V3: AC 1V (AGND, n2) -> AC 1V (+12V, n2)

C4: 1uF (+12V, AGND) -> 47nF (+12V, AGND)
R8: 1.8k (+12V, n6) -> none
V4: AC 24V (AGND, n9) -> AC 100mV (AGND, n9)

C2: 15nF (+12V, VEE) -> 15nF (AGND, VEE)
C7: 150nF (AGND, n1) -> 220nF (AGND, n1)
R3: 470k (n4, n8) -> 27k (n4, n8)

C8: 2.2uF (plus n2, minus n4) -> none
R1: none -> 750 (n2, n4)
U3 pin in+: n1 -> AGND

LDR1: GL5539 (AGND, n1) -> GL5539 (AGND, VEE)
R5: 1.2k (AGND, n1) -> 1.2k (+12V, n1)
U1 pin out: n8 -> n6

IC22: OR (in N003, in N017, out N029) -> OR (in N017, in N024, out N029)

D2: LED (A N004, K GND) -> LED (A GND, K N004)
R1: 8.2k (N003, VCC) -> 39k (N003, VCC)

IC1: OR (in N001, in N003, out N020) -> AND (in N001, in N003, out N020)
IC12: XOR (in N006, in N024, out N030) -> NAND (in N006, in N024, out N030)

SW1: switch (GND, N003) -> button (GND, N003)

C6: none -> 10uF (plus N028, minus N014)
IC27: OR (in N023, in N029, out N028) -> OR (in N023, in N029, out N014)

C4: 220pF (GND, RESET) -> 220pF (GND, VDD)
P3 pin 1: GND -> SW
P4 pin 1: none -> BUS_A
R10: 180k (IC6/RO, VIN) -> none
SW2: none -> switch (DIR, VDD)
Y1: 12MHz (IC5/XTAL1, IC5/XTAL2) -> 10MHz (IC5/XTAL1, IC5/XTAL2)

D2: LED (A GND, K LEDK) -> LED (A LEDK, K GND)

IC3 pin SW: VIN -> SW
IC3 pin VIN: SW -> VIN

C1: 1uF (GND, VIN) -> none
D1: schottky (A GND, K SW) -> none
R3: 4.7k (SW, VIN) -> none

•••••

## REQUIRED ACTION
Scan the lines above for "IC1: OR (in" and for "D2: LED (A GND, K". Repeat exactly the line holding each of them and every line in between.

## EXERCISE OUTPUT
IC1: OR (in N001, in N003, out N020) -> AND (in N001, in N003, out N020)
IC12: XOR (in N006, in N024, out N030) -> NAND (in N006, in N024, out N030)

SW1: switch (GND, N003) -> button (GND, N003)

C6: none -> 10uF (plus N028, minus N014)
IC27: OR (in N023, in N029, out N028) -> OR (in N023, in N029, out N014)

C4: 220pF (GND, RESET) -> 220pF (GND, VDD)
P3 pin 1: GND -> SW
P4 pin 1: none -> BUS_A
R10: 180k (IC6/RO, VIN) -> none
SW2: none -> switch (DIR, VDD)
Y1: 12MHz (IC5/XTAL1, IC5/XTAL2) -> 10MHz (IC5/XTAL1, IC5/XTAL2)

D2: LED (A GND, K LEDK) -> LED (A LEDK, K GND)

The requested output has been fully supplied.